= Beginning of Section =

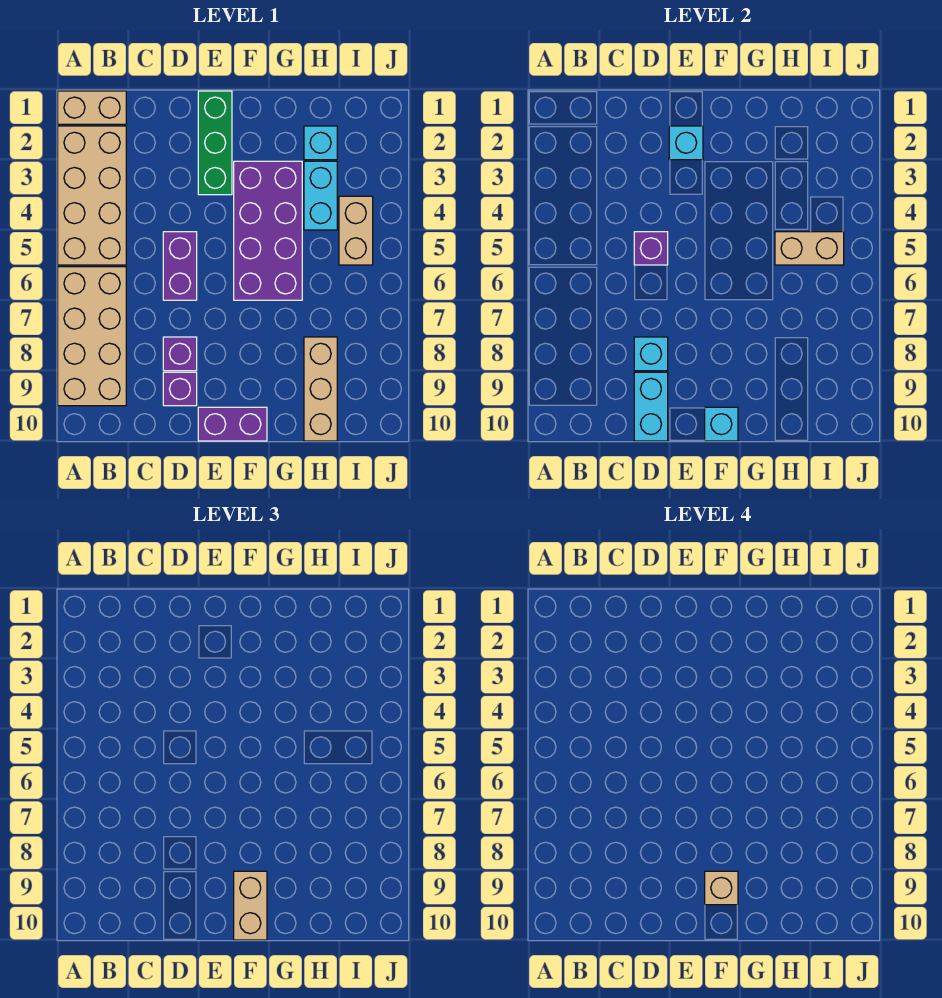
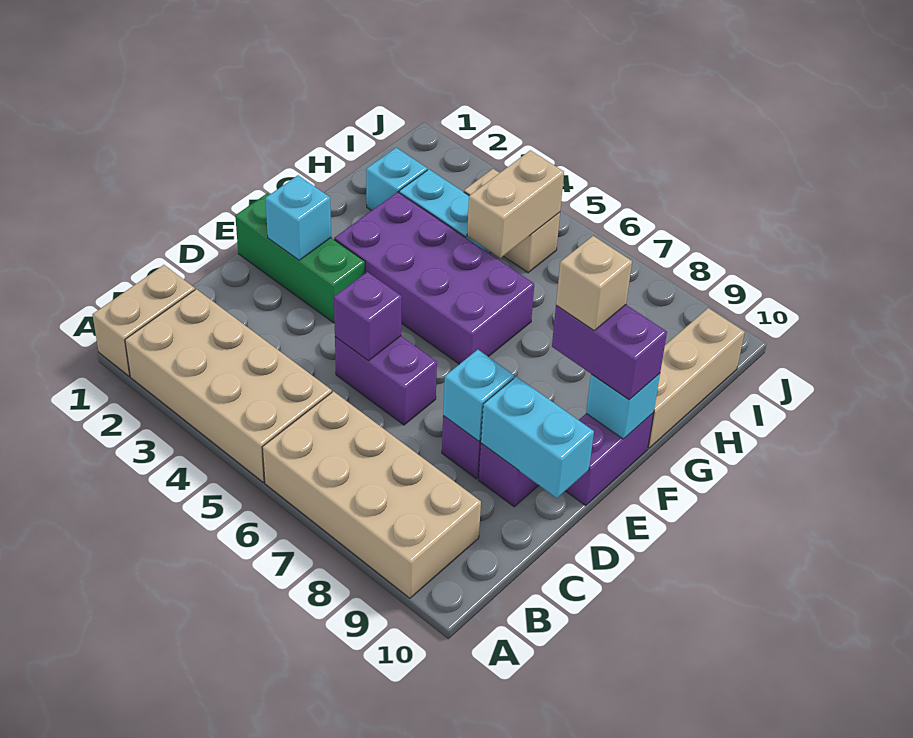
tan 1x2 brick [234,871,267,940] -> purple 1x2 brick [552,305,667,400]
tan 1x3 brick [304,337,337,441] -> tan 1x3 brick turned to [648,308,745,448]

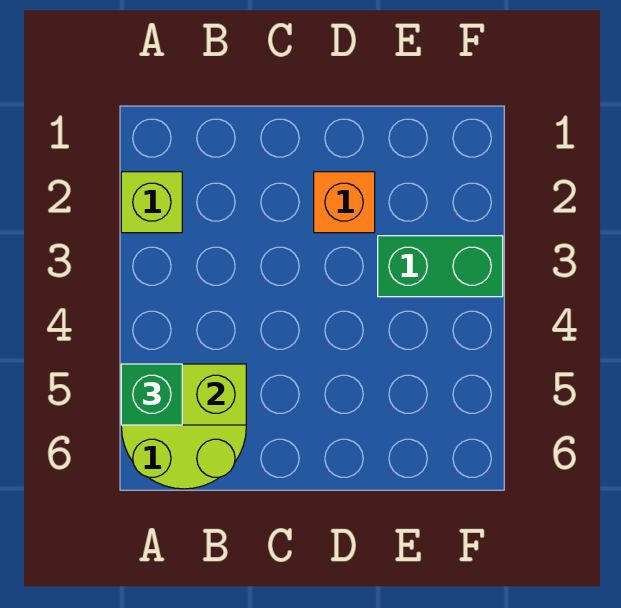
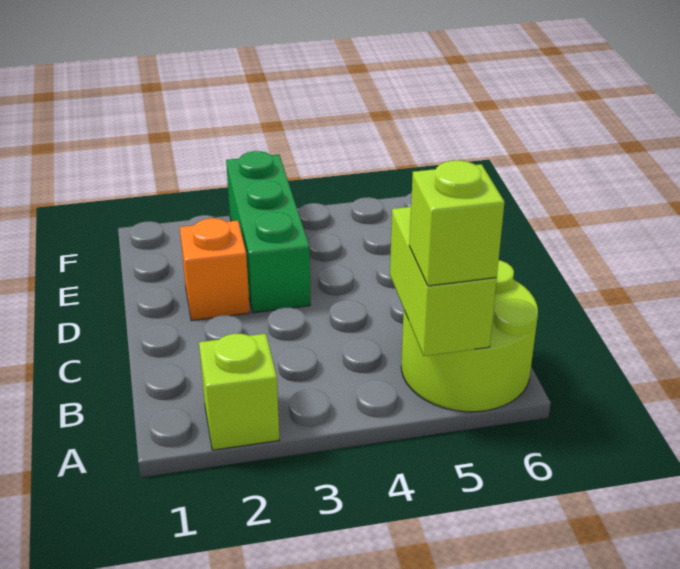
green 1x1 brick [121,364,182,425] -> lime 1x1 brick [409,160,505,286]
green 1x2 brick [378,236,503,297] -> green 1x3 brick [226,151,310,313]

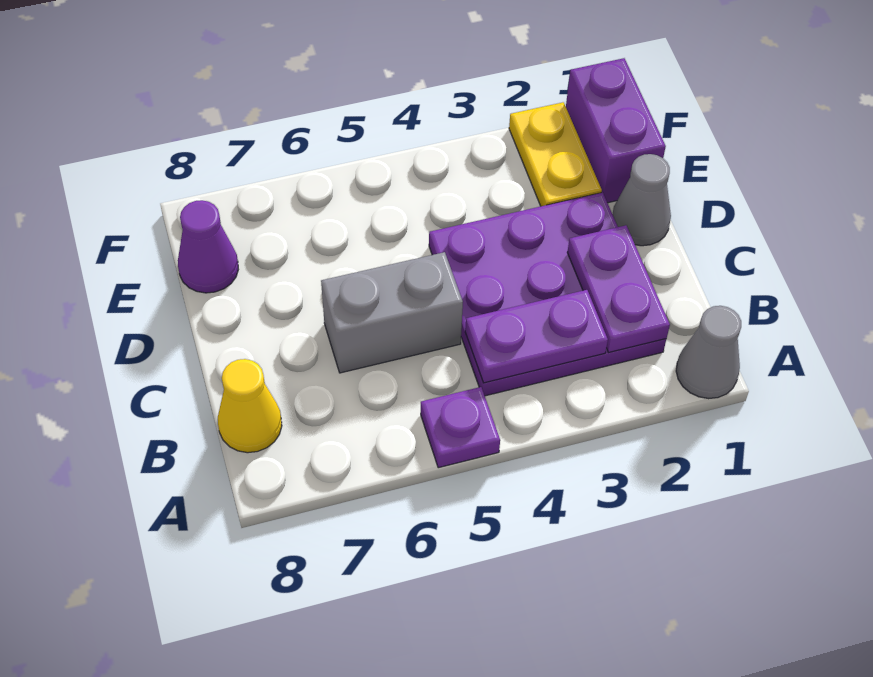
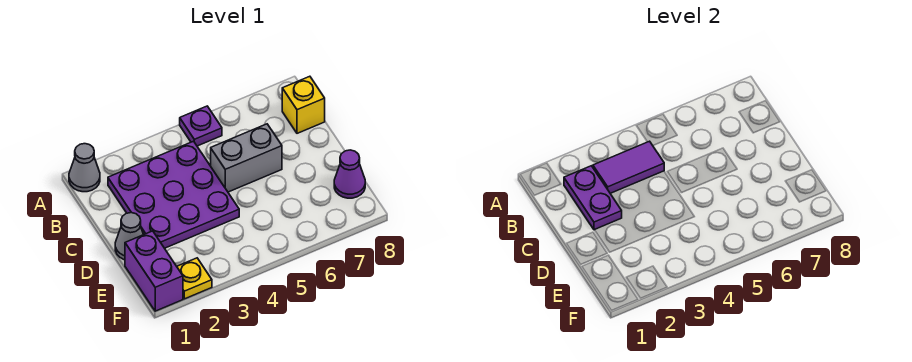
purple 1x2 plate [465,290,608,383] -> purple 1x2 tile [593,141,664,193]
yellow 1x1 cone [218,359,282,453] -> yellow 1x1 brick [282,76,325,133]
yellow 1x2 plate [509,102,602,206] -> yellow 1x1 plate [177,258,212,299]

= End of Section =

Retype the lines above without alteration. The first is the one containing "yellow 1x1 cone", and the last is the final line of the data.

yellow 1x1 cone [218,359,282,453] -> yellow 1x1 brick [282,76,325,133]
yellow 1x2 plate [509,102,602,206] -> yellow 1x1 plate [177,258,212,299]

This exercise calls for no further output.